=== Données fournies ===
■ ■ ■ ■ ■ ■ ■

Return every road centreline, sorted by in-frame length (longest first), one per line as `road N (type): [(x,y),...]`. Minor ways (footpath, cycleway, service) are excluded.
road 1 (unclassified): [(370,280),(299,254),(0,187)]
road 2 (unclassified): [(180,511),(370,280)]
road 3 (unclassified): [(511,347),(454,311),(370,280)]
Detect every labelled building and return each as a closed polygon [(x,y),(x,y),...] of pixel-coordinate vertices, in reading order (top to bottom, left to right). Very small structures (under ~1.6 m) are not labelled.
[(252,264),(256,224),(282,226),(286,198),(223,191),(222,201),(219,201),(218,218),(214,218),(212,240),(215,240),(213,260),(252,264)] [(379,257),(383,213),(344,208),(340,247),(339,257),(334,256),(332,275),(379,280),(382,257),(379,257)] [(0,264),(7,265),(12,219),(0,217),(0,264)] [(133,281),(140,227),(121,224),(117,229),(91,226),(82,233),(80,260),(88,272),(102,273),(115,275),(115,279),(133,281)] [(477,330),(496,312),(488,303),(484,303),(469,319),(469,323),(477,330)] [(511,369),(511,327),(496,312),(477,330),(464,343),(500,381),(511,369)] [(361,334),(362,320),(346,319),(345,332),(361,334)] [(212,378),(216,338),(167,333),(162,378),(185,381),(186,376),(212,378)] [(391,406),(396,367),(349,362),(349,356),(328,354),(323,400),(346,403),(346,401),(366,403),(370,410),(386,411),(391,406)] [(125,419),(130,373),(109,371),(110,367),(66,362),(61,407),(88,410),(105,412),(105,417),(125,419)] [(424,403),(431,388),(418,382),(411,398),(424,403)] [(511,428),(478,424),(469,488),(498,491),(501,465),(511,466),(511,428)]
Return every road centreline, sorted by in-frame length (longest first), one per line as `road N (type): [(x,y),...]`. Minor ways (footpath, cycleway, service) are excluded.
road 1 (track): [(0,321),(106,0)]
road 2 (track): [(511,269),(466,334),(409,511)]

■ ■ ■ ■ ■ ■ ■

=== Énoncé du problème ===
Recopiez à l'identique les lignes du matériau, depuis son début jusqu'à la ligne contenant "road 3 (unclassified): [(511,347),(454,311),(370,280)]", celle-ci comprise.

=== Réponse complète ===
Return every road centreline, sorted by in-frame length (longest first), one per line as `road N (type): [(x,y),...]`. Minor ways (footpath, cycleway, service) are excluded.
road 1 (unclassified): [(370,280),(299,254),(0,187)]
road 2 (unclassified): [(180,511),(370,280)]
road 3 (unclassified): [(511,347),(454,311),(370,280)]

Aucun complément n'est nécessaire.